### DATA TO PROCESS
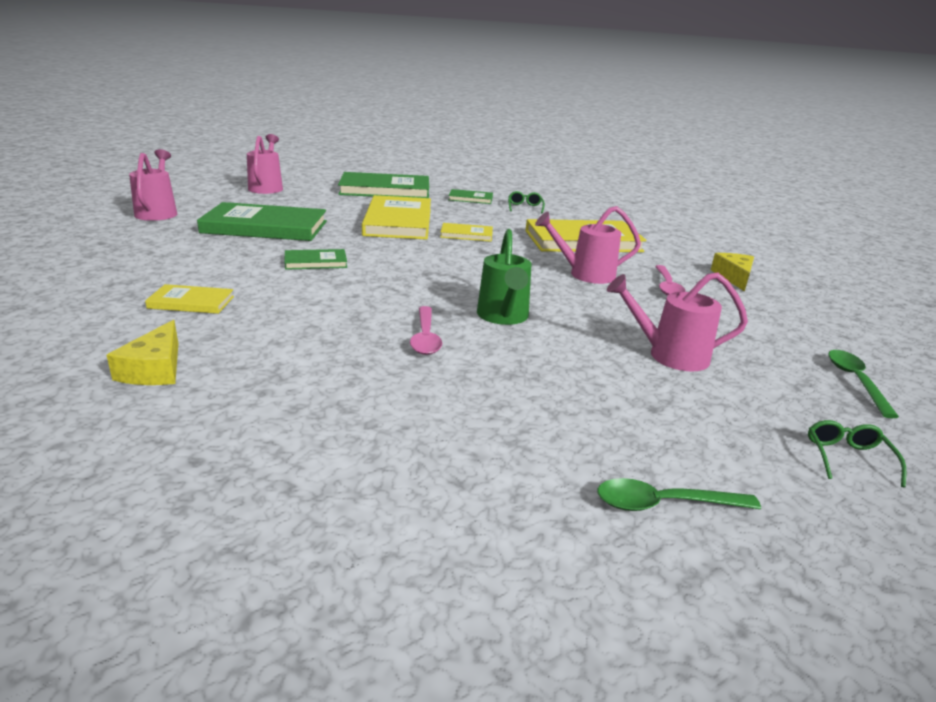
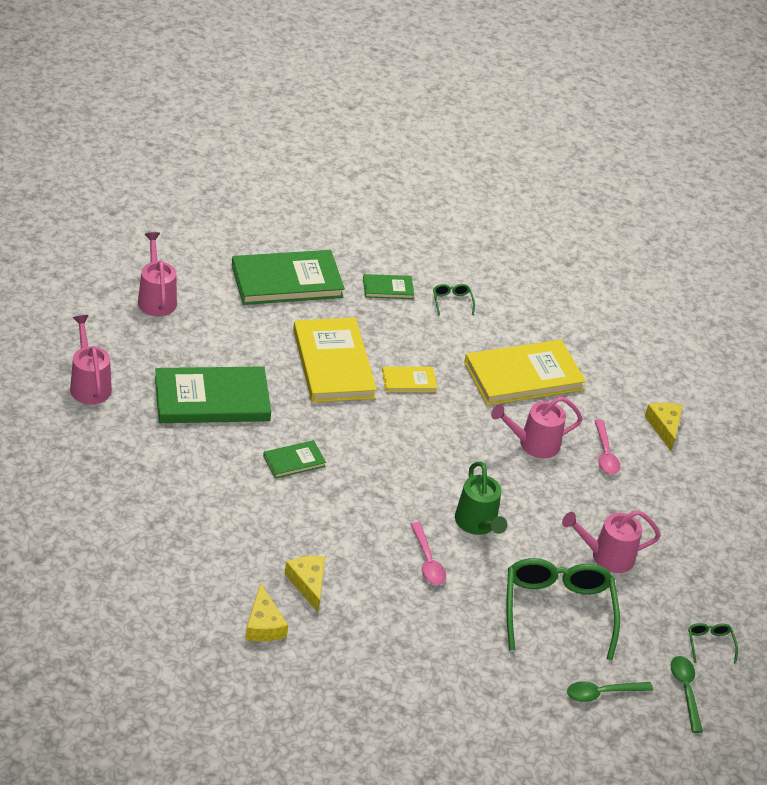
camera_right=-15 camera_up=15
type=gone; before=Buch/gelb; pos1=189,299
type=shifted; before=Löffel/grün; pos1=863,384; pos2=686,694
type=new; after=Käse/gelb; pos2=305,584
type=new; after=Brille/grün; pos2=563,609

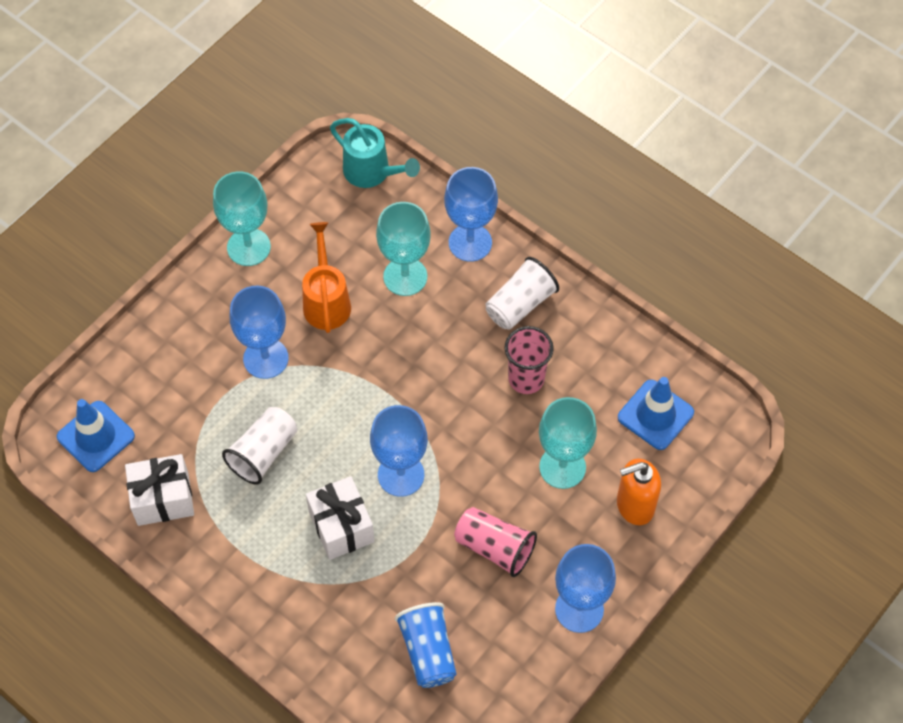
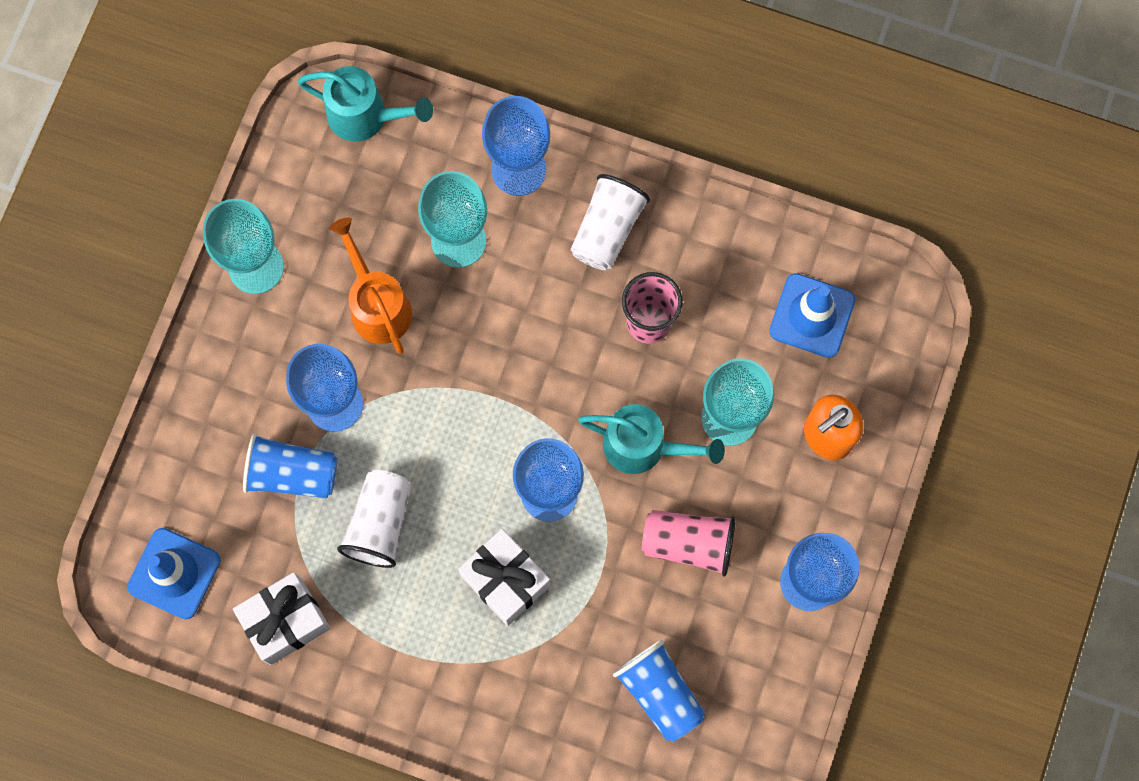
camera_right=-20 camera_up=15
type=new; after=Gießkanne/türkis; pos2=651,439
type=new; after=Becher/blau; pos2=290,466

...

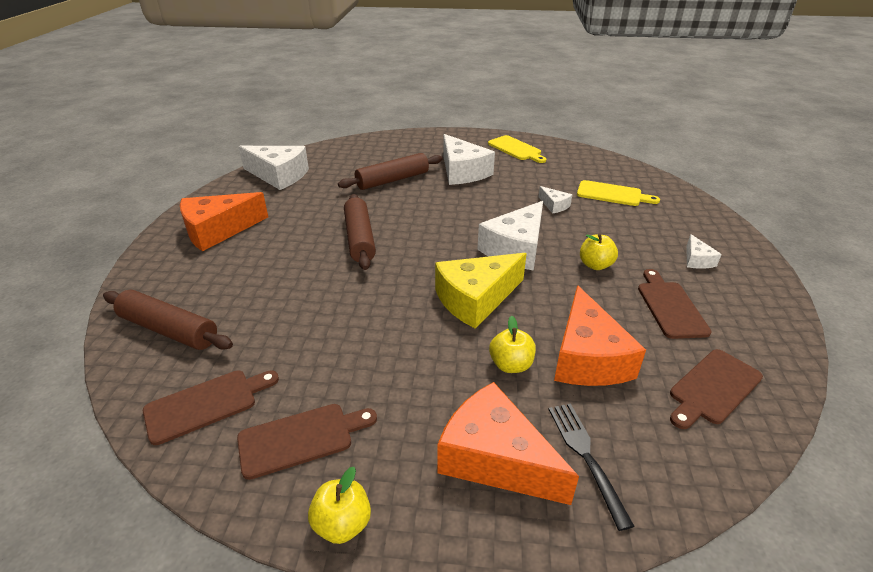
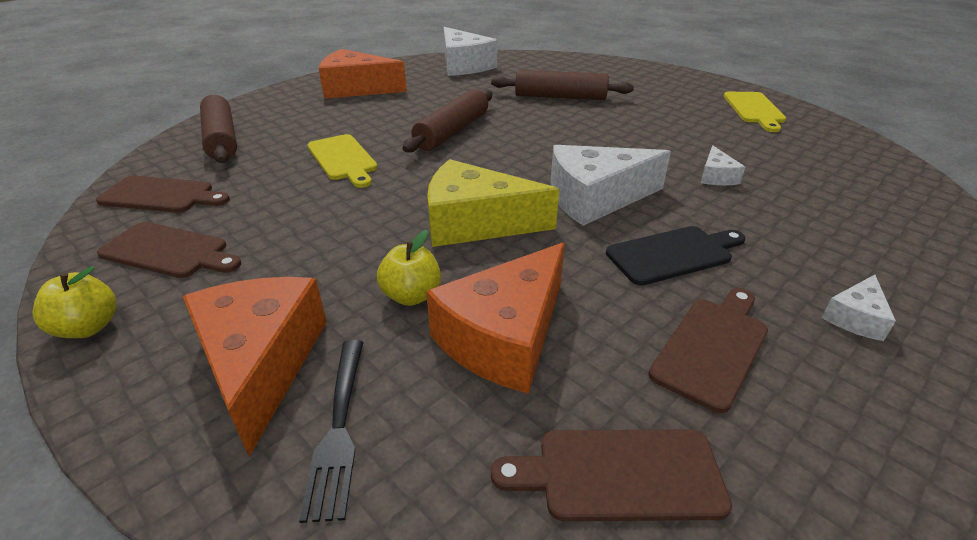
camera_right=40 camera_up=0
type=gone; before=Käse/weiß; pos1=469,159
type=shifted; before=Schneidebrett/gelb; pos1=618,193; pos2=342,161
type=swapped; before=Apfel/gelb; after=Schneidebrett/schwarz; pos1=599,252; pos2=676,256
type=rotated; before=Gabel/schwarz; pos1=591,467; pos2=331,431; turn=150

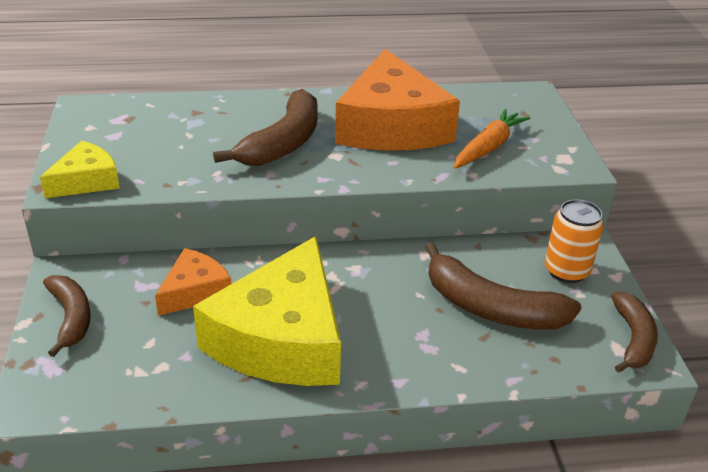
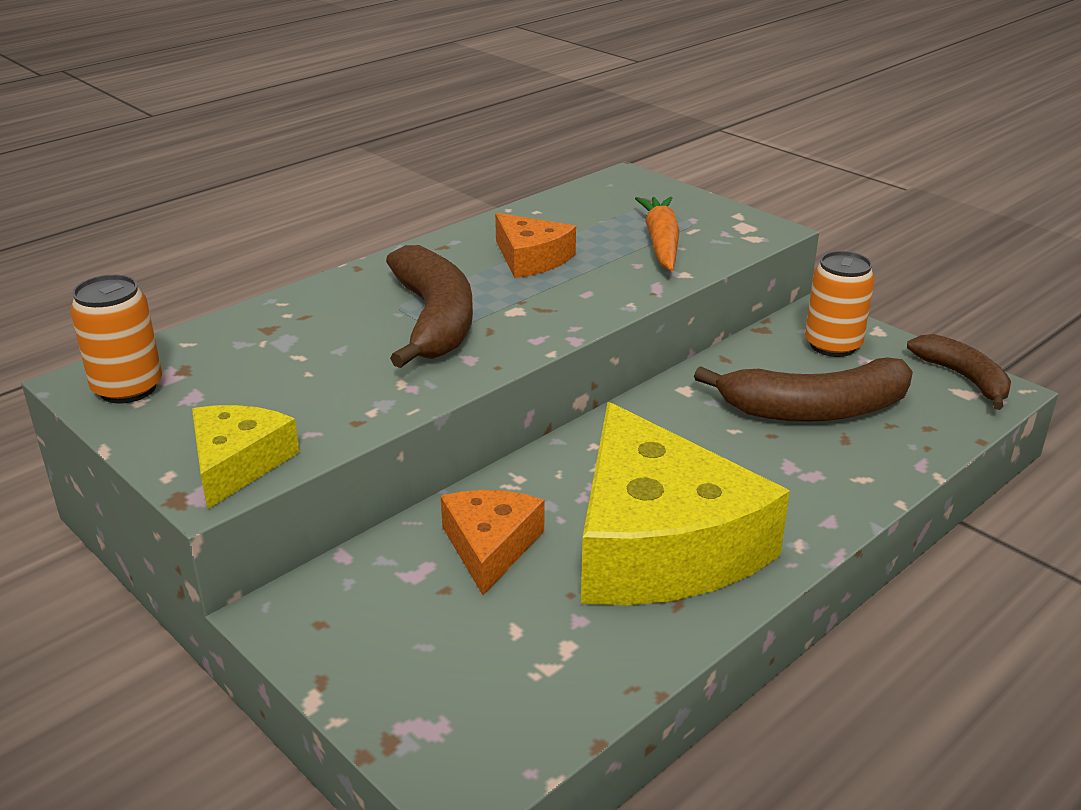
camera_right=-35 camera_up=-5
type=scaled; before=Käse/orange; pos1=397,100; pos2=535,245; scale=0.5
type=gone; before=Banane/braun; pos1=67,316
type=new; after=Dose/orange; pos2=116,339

### TASK STATEMENT
Starting at the line that has "camera_right=-15 camera_up=15" and ending at the line that has "type=new; after=Käse/gelb; pos2=305,584", please write out the lines above exactly, leaving out all others.

### ANSWER AREA
camera_right=-15 camera_up=15
type=gone; before=Buch/gelb; pos1=189,299
type=shifted; before=Löffel/grün; pos1=863,384; pos2=686,694
type=new; after=Käse/gelb; pos2=305,584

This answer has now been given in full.